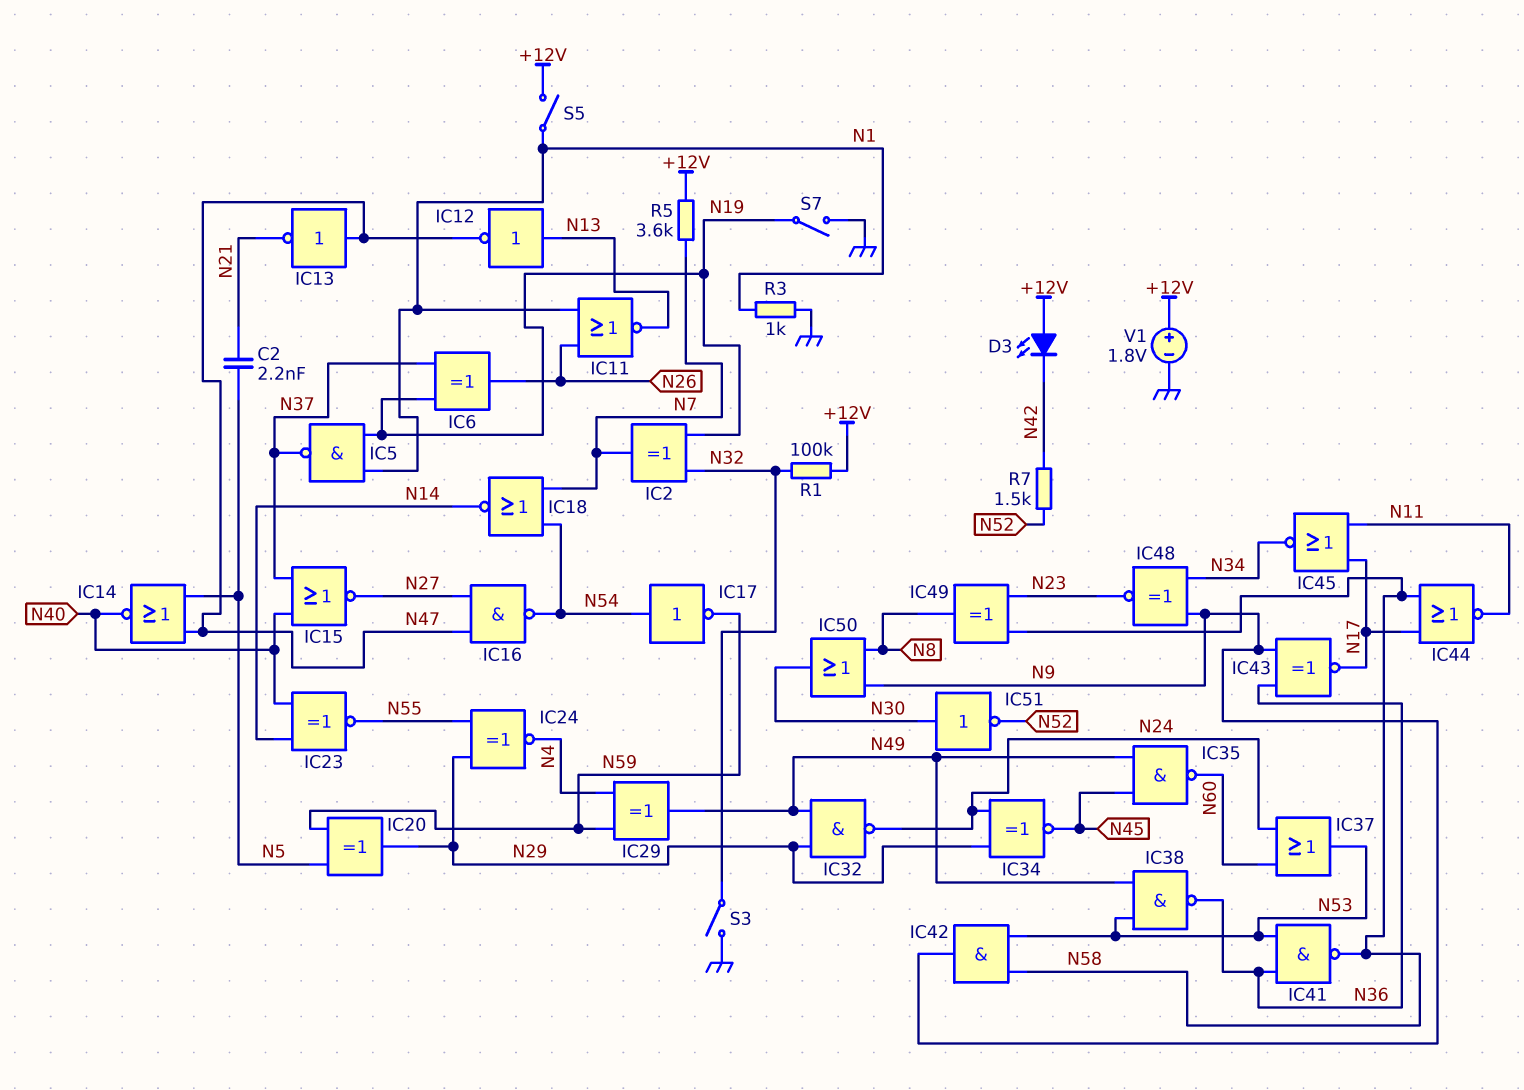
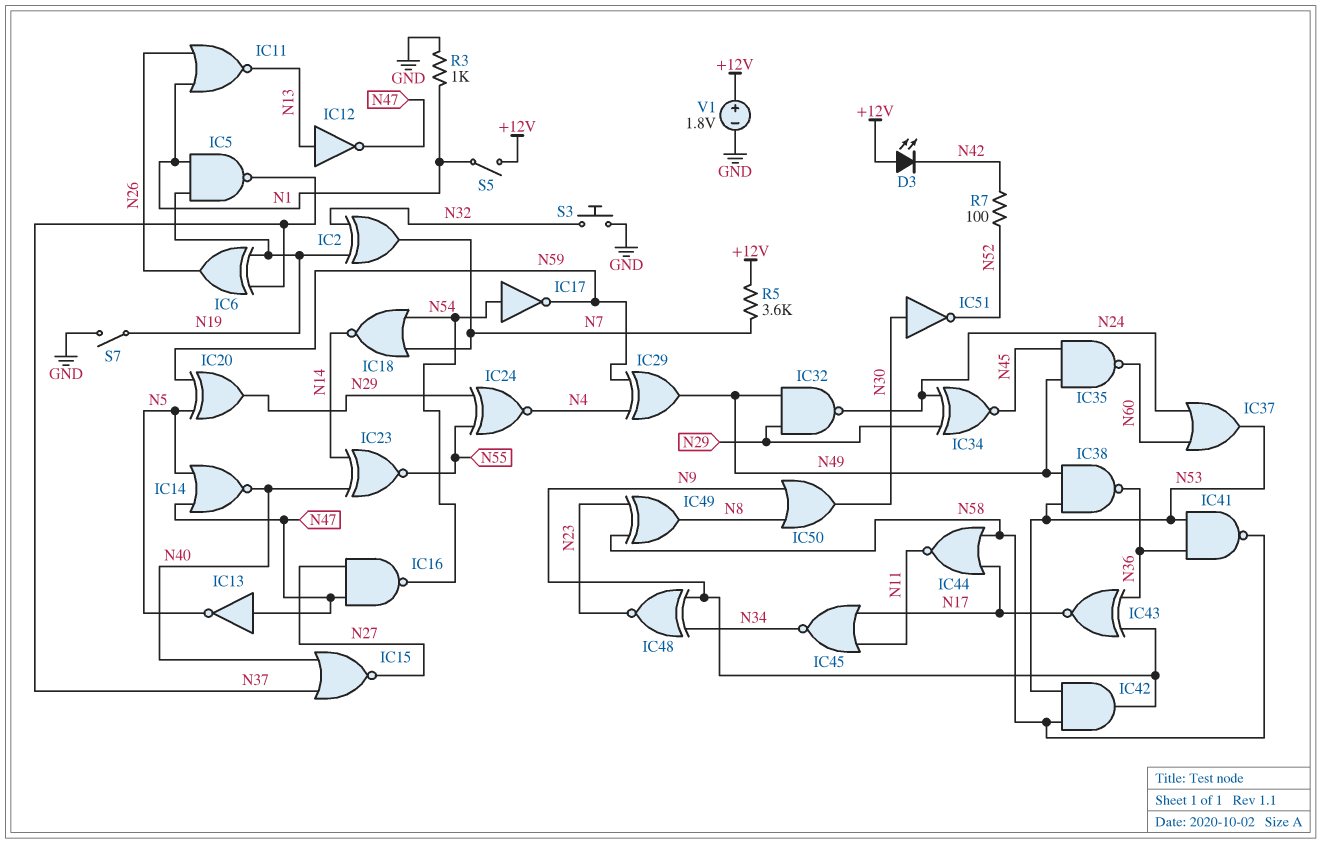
C2: 2.2nF (N5, N21) -> none
IC13: NOT (in N47, out N21) -> NOT (in N47, out N5)
R1: 100k (+12V, N32) -> none
R7: 1.5k (N42, N52) -> 100 (N42, N52)
S3: switch (GND, N32) -> button (GND, N32)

◆ **Task statement**
Keep every word of the records above exactly, and return them with no pictures.

◆ **Written answer**
C2: 2.2nF (N5, N21) -> none
IC13: NOT (in N47, out N21) -> NOT (in N47, out N5)
R1: 100k (+12V, N32) -> none
R7: 1.5k (N42, N52) -> 100 (N42, N52)
S3: switch (GND, N32) -> button (GND, N32)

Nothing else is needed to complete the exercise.